Task instructions.
Repeat the whole listing word for word, skipping pictures.

Information supplied.
Segment Open

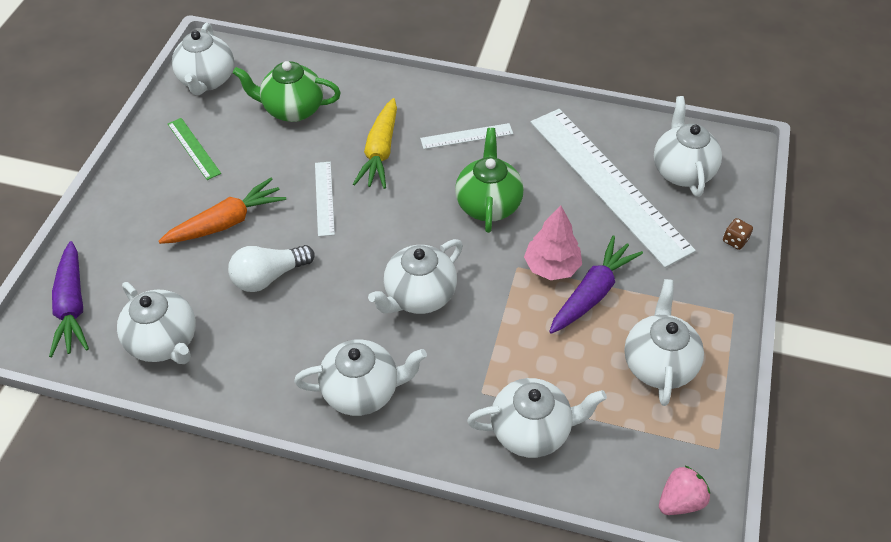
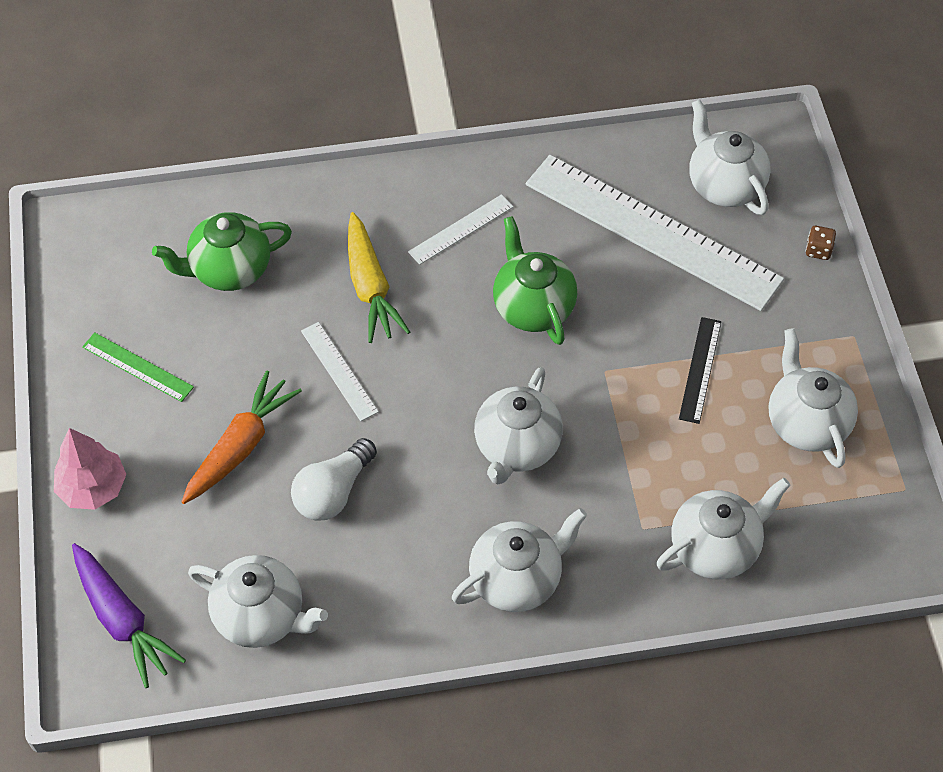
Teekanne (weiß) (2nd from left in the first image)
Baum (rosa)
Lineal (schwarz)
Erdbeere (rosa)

Segment Closed

Solved exercise.
Teekanne (weiß) (2nd from left in the first image)
Baum (rosa)
Lineal (schwarz)
Erdbeere (rosa)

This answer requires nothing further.